◆ **Exercise aim**
Return exactly the lines of the records below, starting at the line that contains "green brick L7:L9" and ending at the line that contains "none -> yellow brick H2:H7 level 3", with both of those lines kept.

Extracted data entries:
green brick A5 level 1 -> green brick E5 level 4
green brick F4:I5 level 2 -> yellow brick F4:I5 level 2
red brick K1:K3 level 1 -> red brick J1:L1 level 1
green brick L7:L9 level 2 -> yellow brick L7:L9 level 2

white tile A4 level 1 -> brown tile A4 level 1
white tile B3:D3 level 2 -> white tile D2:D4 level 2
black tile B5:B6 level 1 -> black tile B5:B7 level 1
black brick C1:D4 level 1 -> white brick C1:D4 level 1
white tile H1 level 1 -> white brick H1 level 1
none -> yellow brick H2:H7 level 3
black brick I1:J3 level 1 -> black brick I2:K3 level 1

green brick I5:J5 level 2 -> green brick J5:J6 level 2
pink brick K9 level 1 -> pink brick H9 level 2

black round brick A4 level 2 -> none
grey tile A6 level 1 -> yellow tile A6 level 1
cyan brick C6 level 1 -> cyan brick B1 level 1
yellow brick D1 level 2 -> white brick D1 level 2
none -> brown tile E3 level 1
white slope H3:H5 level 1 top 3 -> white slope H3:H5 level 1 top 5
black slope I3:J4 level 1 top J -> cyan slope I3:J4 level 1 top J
* * *
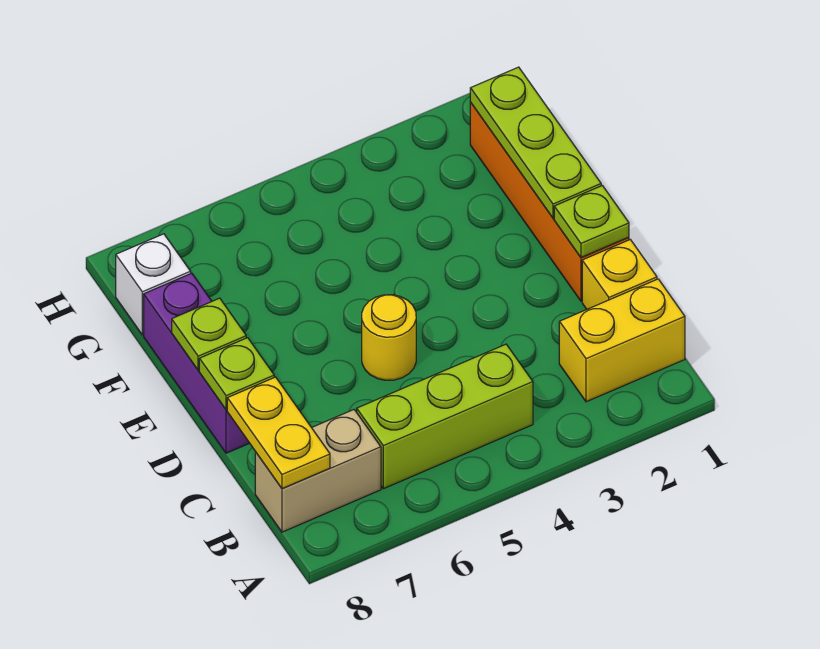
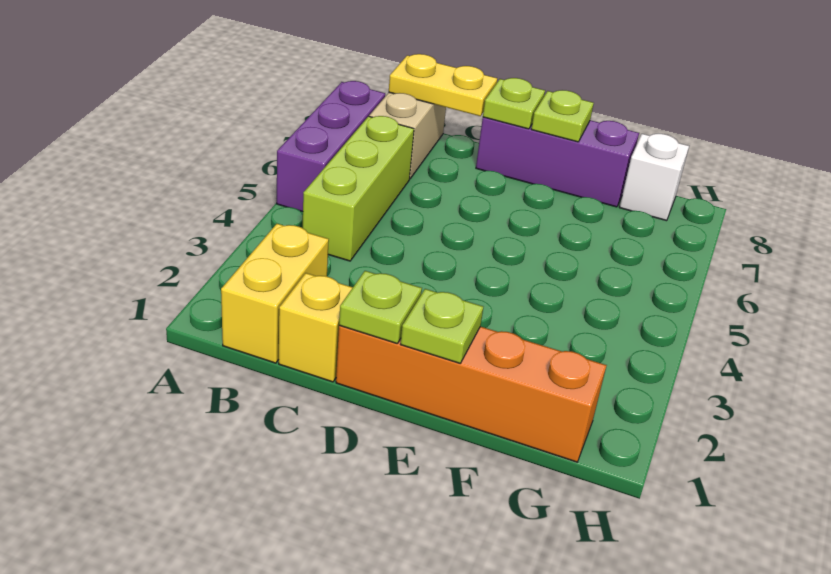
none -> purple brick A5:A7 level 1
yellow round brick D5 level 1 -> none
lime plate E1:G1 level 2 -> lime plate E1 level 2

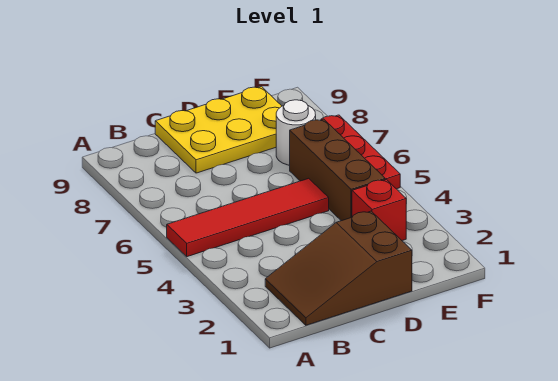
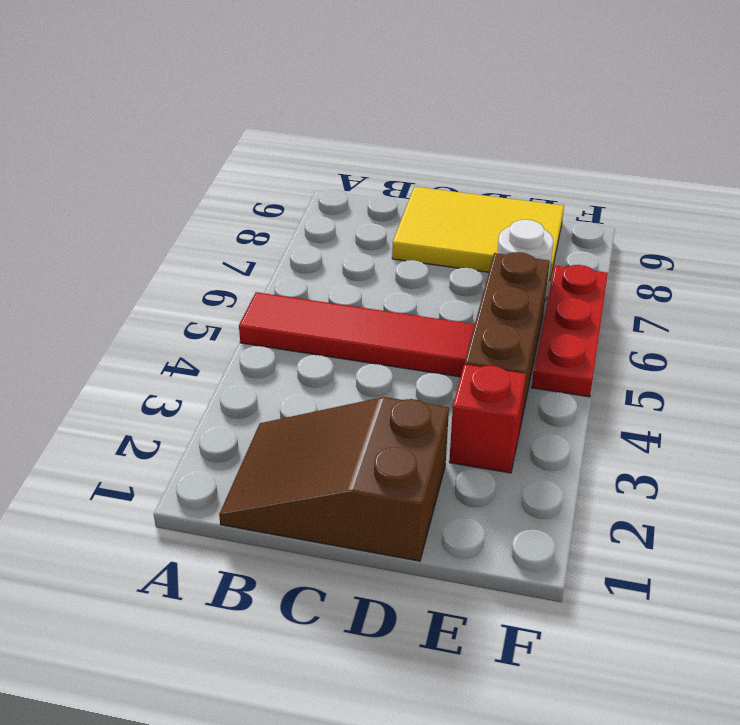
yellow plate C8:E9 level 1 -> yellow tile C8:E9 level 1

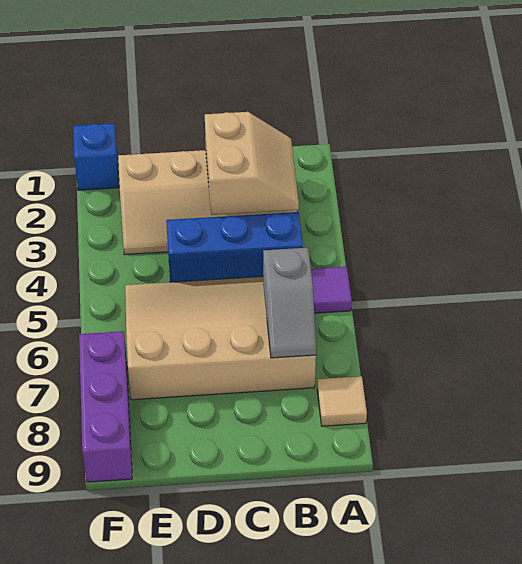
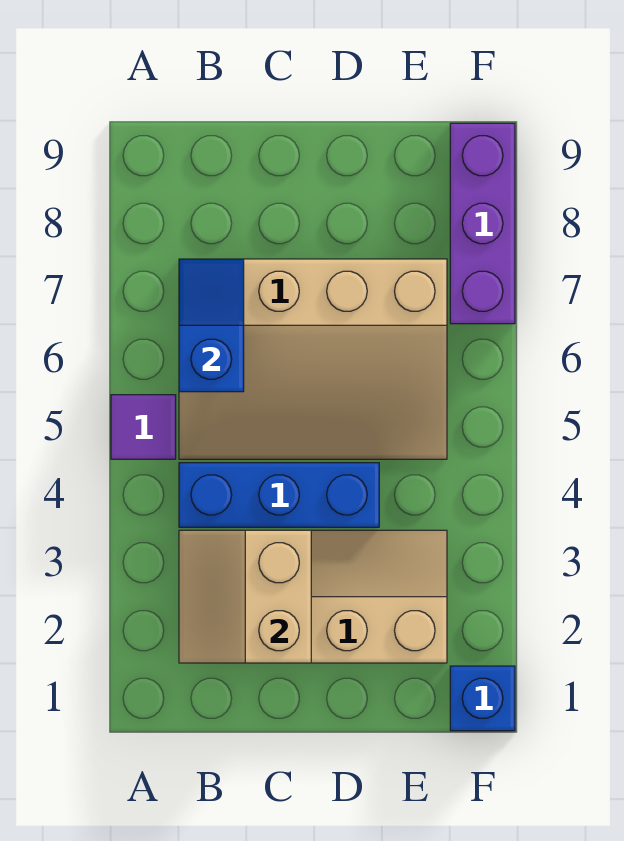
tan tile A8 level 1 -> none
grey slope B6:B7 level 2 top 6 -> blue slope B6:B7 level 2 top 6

◆ **Problem solution**
green brick L7:L9 level 2 -> yellow brick L7:L9 level 2

white tile A4 level 1 -> brown tile A4 level 1
white tile B3:D3 level 2 -> white tile D2:D4 level 2
black tile B5:B6 level 1 -> black tile B5:B7 level 1
black brick C1:D4 level 1 -> white brick C1:D4 level 1
white tile H1 level 1 -> white brick H1 level 1
none -> yellow brick H2:H7 level 3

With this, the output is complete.